_Problem statement_. The entries below are to be repeated exactly, with the pictures left out.

Records excerpted from a collection:
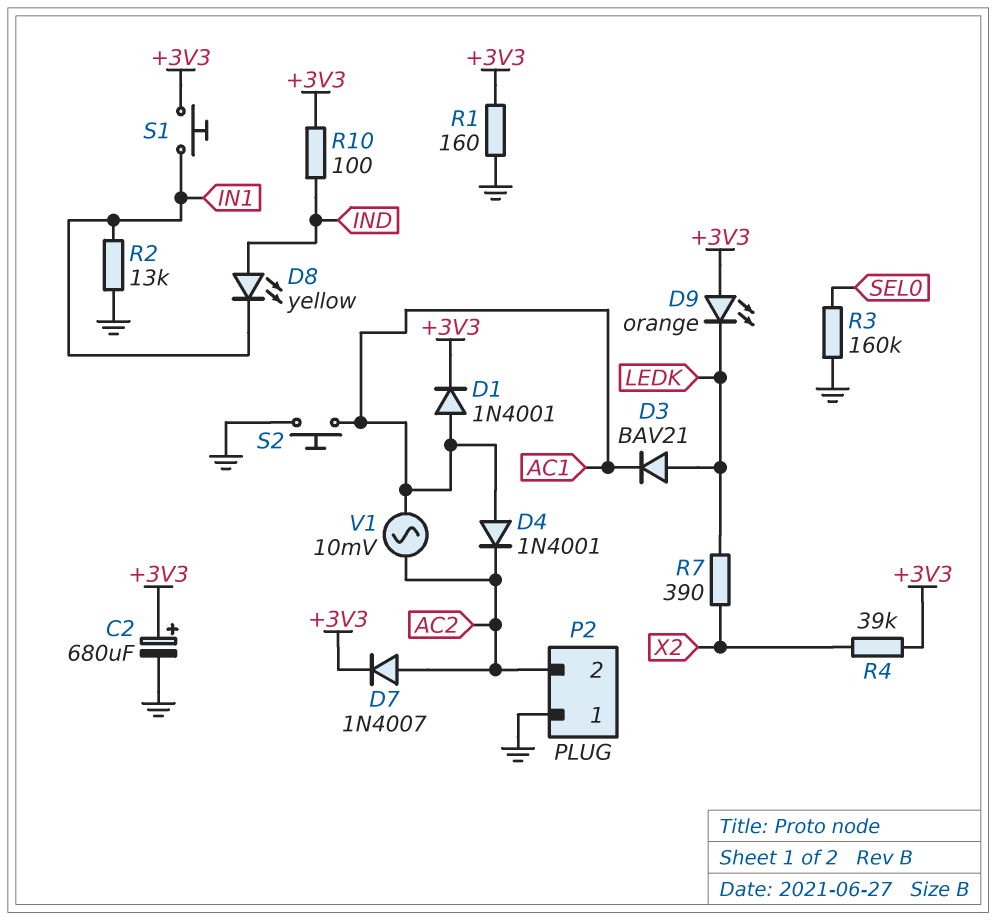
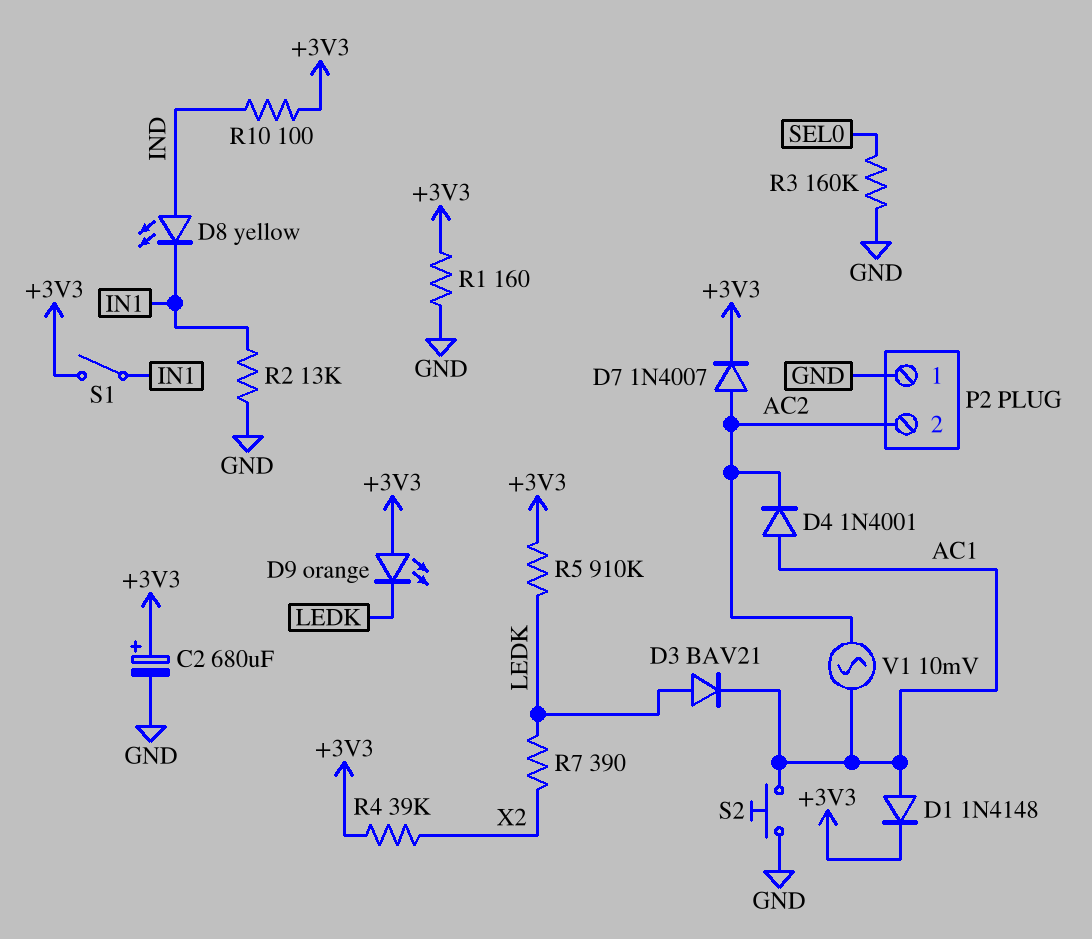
D1: diode 1N4001 (A AC1, K +3V3) -> diode 1N4148 (A AC1, K +3V3)
R5: none -> 910k (+3V3, LEDK)
S1: button (+3V3, IN1) -> switch (+3V3, IN1)

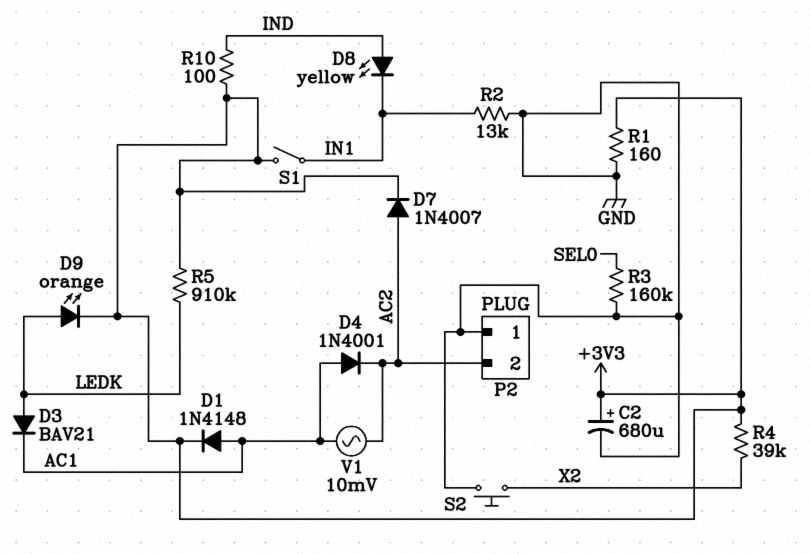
D9: LED orange (A +3V3, K LEDK) -> LED orange (A LEDK, K +3V3)
R7: 390 (LEDK, X2) -> none
S2: button (AC1, GND) -> button (GND, X2)

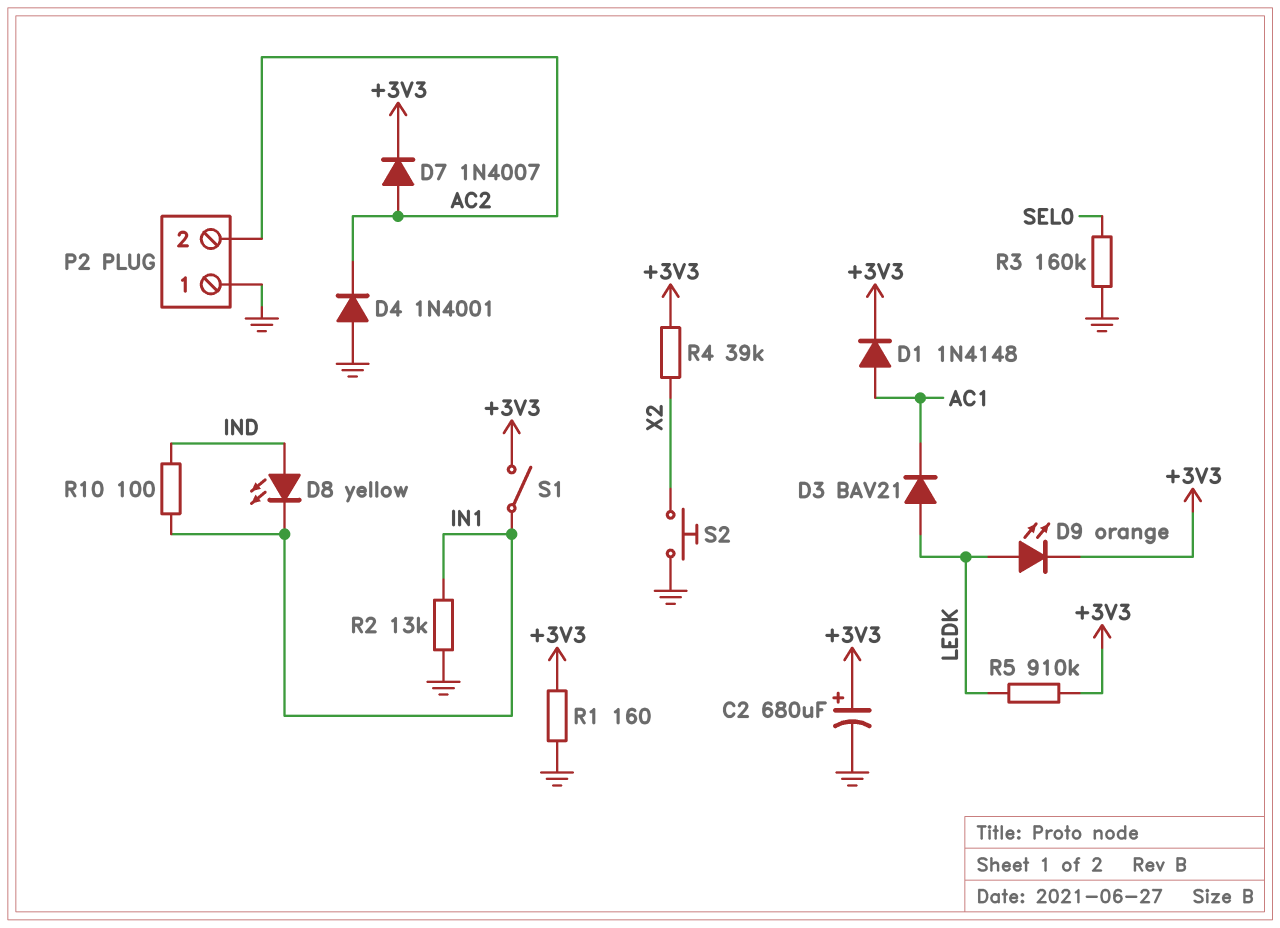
D4: diode 1N4001 (A AC1, K AC2) -> diode 1N4001 (A GND, K AC2)
R10: 100 (+3V3, IND) -> 100 (IN1, IND)
V1: AC 10mV (AC1, AC2) -> none

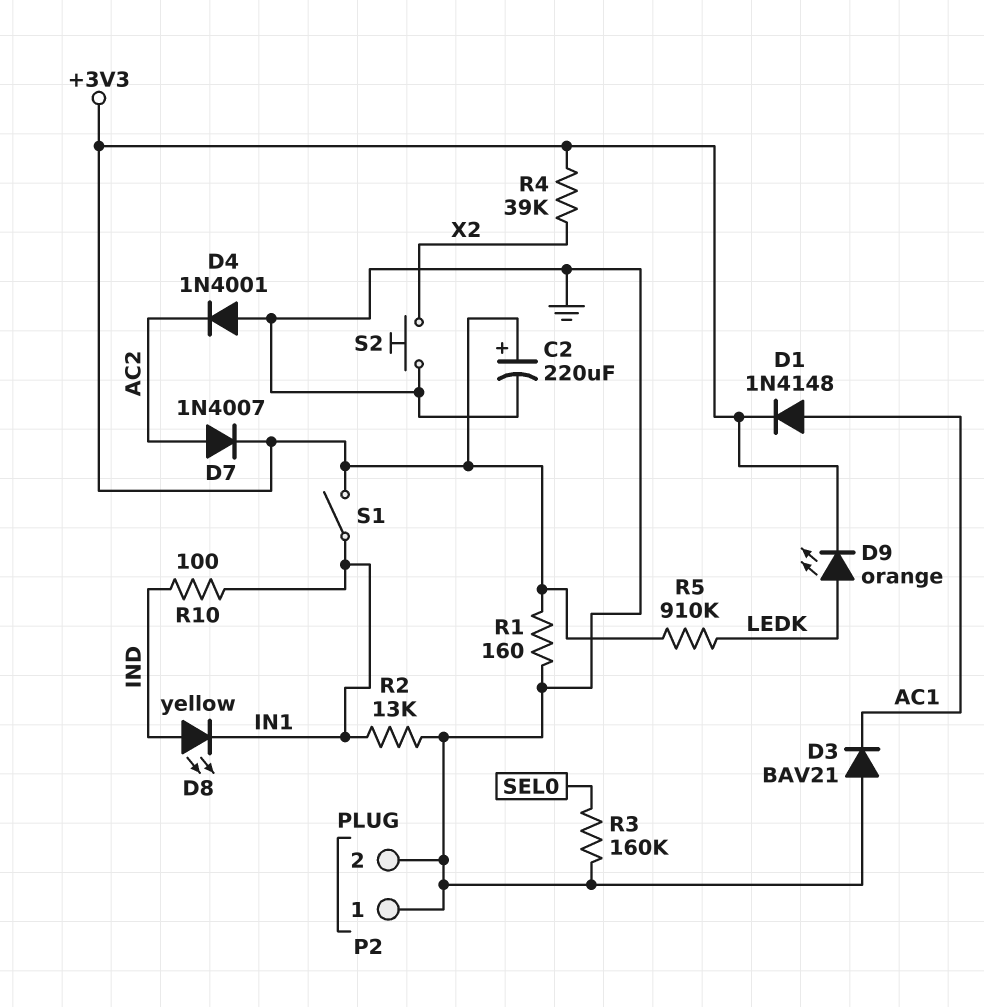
C2: 680uF (plus +3V3, minus GND) -> 220uF (plus +3V3, minus GND)
D3: diode BAV21 (A LEDK, K AC1) -> diode BAV21 (A GND, K AC1)
P2 pin 2: AC2 -> GND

_Exercise result_.
D1: diode 1N4001 (A AC1, K +3V3) -> diode 1N4148 (A AC1, K +3V3)
R5: none -> 910k (+3V3, LEDK)
S1: button (+3V3, IN1) -> switch (+3V3, IN1)

D9: LED orange (A +3V3, K LEDK) -> LED orange (A LEDK, K +3V3)
R7: 390 (LEDK, X2) -> none
S2: button (AC1, GND) -> button (GND, X2)

D4: diode 1N4001 (A AC1, K AC2) -> diode 1N4001 (A GND, K AC2)
R10: 100 (+3V3, IND) -> 100 (IN1, IND)
V1: AC 10mV (AC1, AC2) -> none

C2: 680uF (plus +3V3, minus GND) -> 220uF (plus +3V3, minus GND)
D3: diode BAV21 (A LEDK, K AC1) -> diode BAV21 (A GND, K AC1)
P2 pin 2: AC2 -> GND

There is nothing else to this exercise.